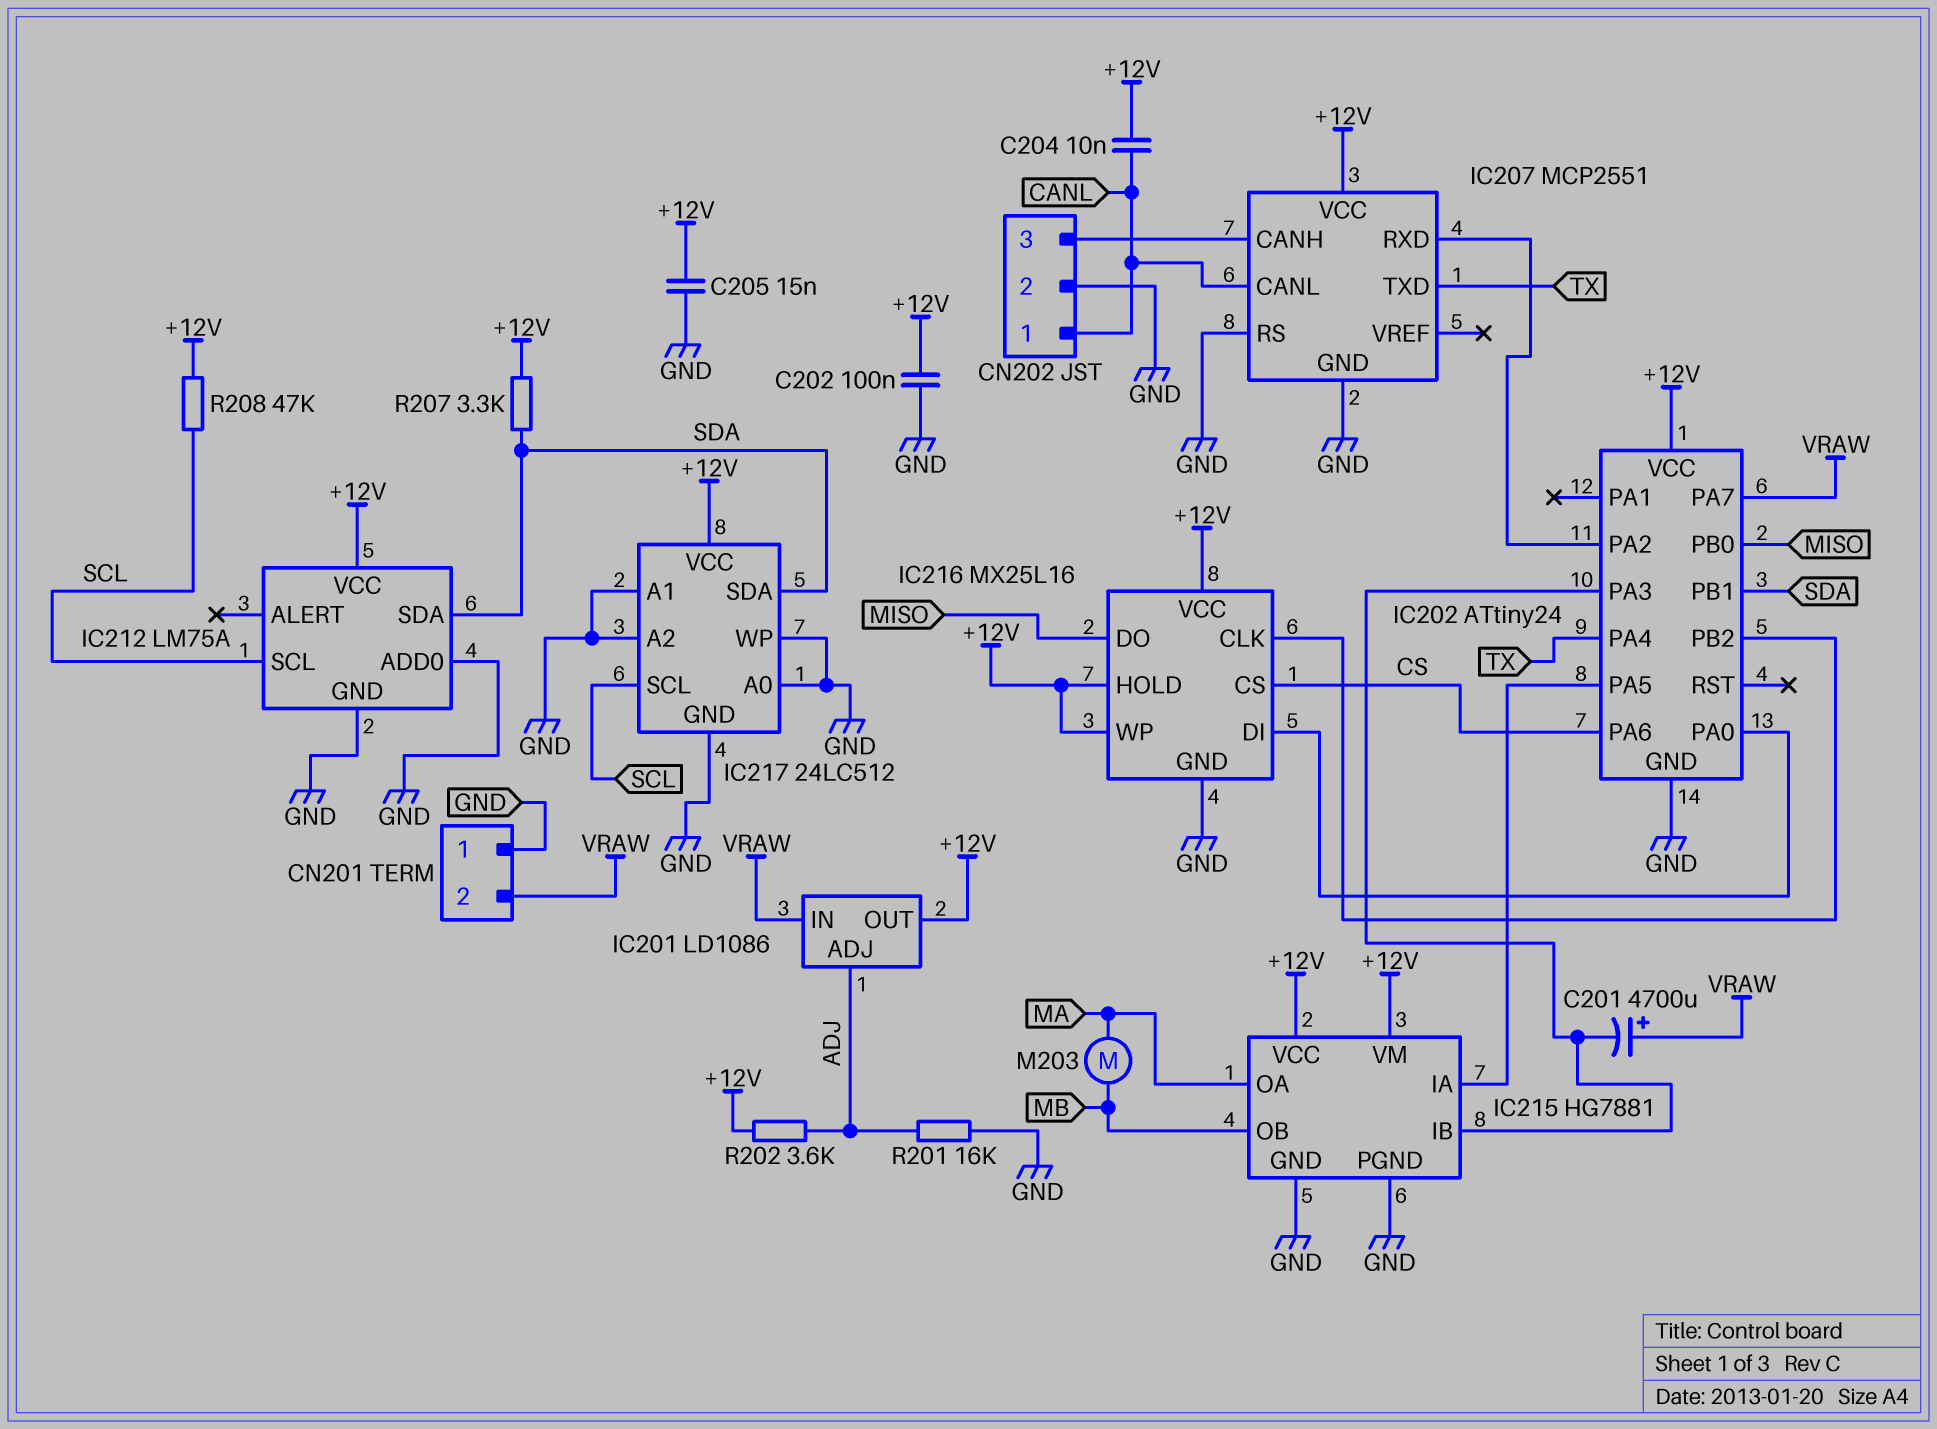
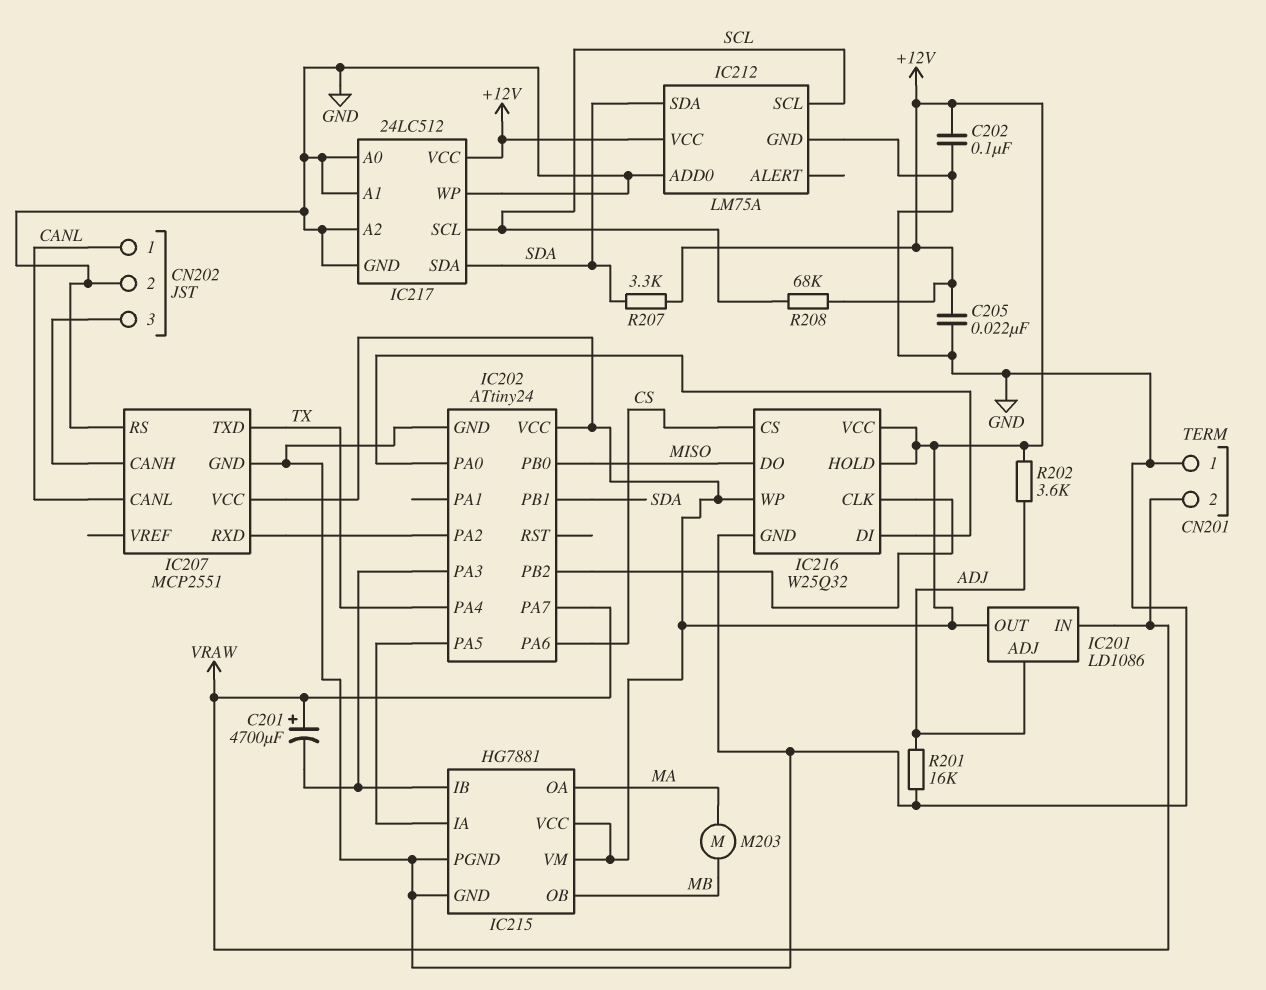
C204: 10nF (+12V, CANL) -> none
C205: 15nF (+12V, GND) -> 22nF (+12V, GND)
IC216: MX25L16 -> W25Q32
R208: 47k (+12V, SCL) -> 68k (+12V, SCL)

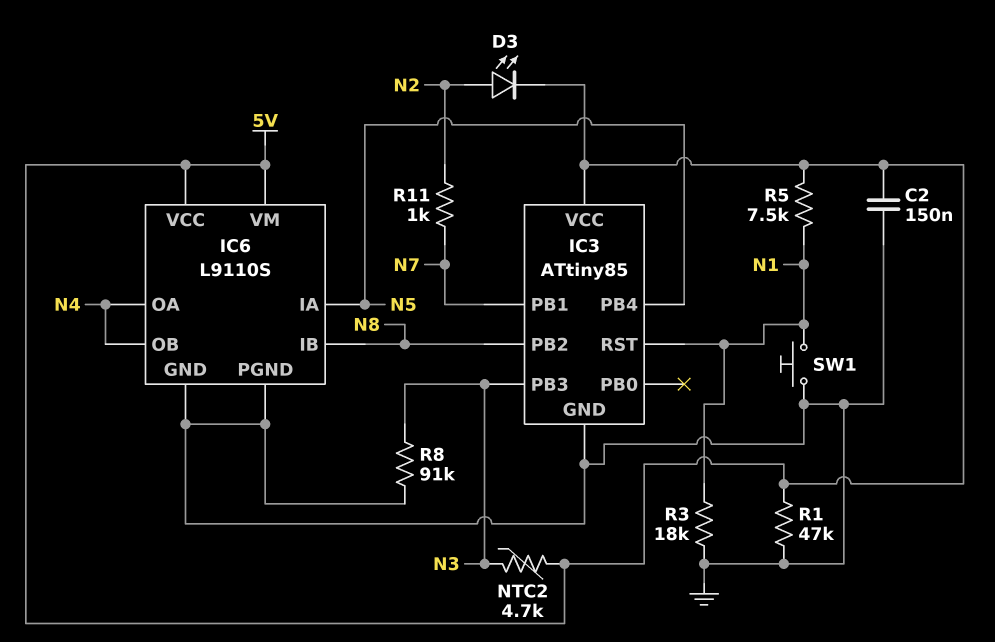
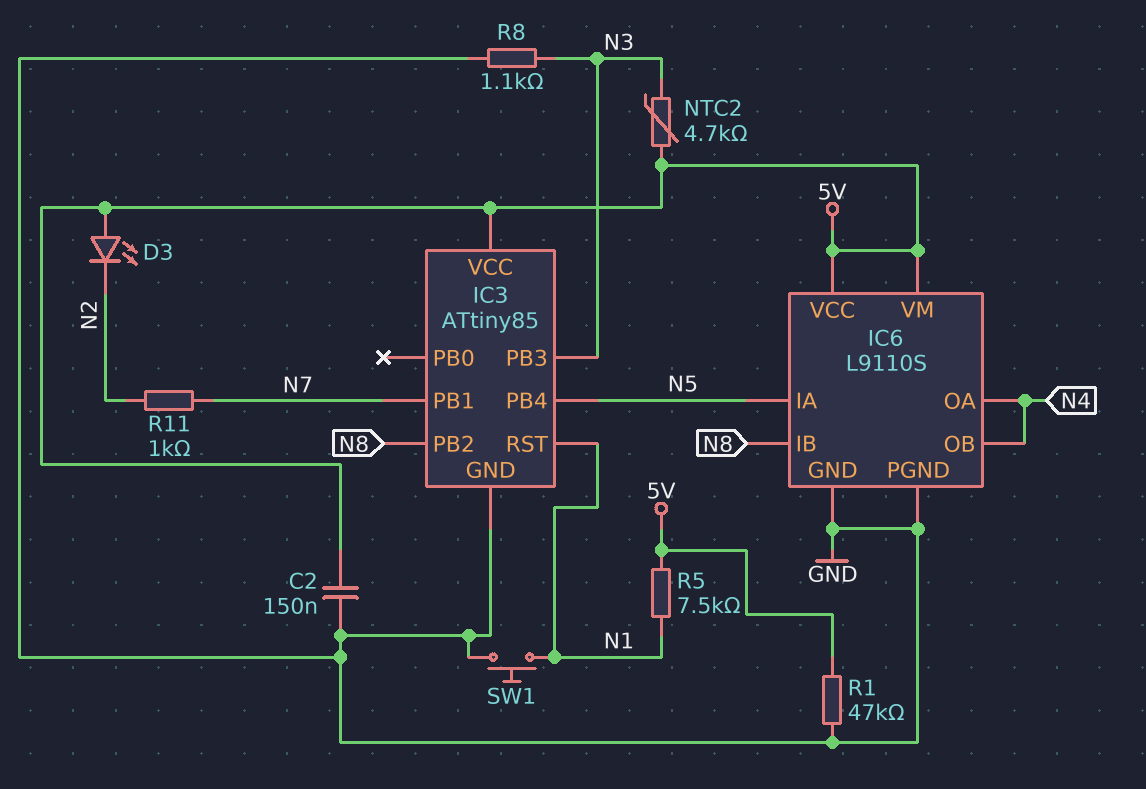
D3: LED (A N2, K 5V) -> LED (A 5V, K N2)
R3: 18k (GND, N1) -> none
R8: 91k (GND, N3) -> 1.1k (GND, N3)

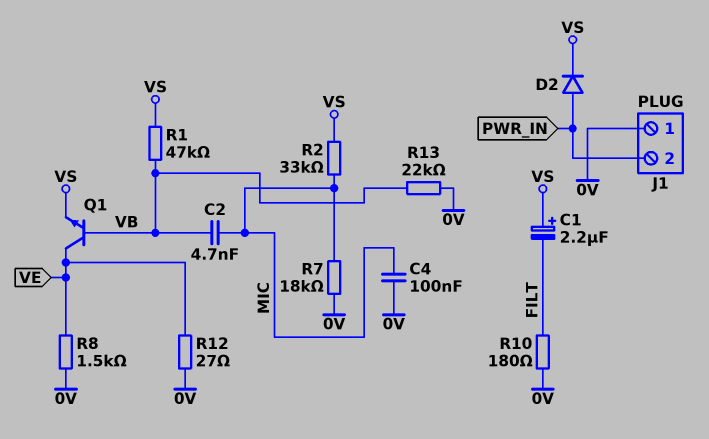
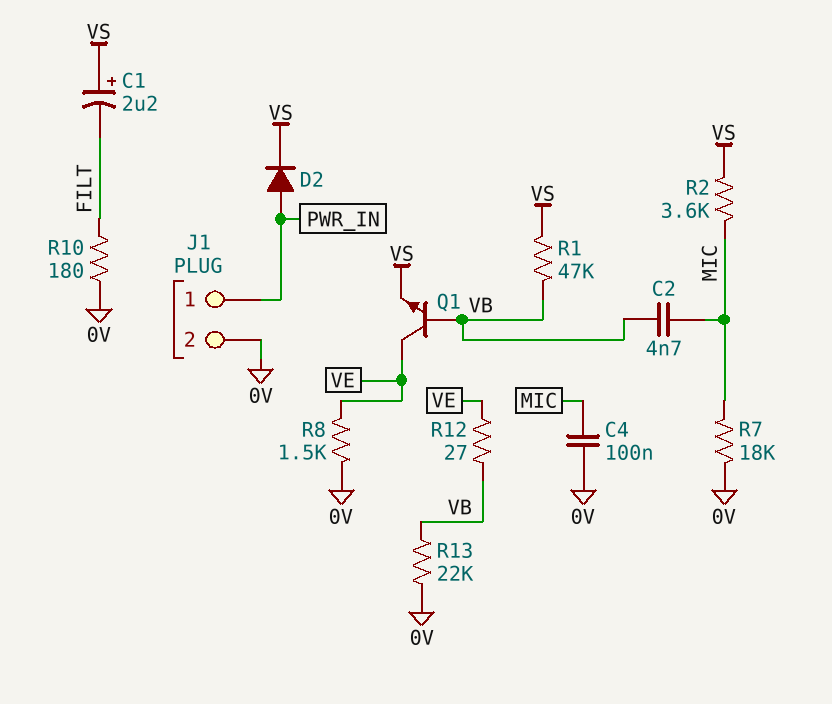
J1 pin 1: 0V -> PWR_IN
J1 pin 2: PWR_IN -> 0V
R2: 33k (MIC, VS) -> 3.6k (MIC, VS)
R12: 27 (0V, VE) -> 27 (VB, VE)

::::

**Task instructions:** Find every line in the records that contains the word "none"; copy those lines.

**Solved problem:**
C204: 10nF (+12V, CANL) -> none
R3: 18k (GND, N1) -> none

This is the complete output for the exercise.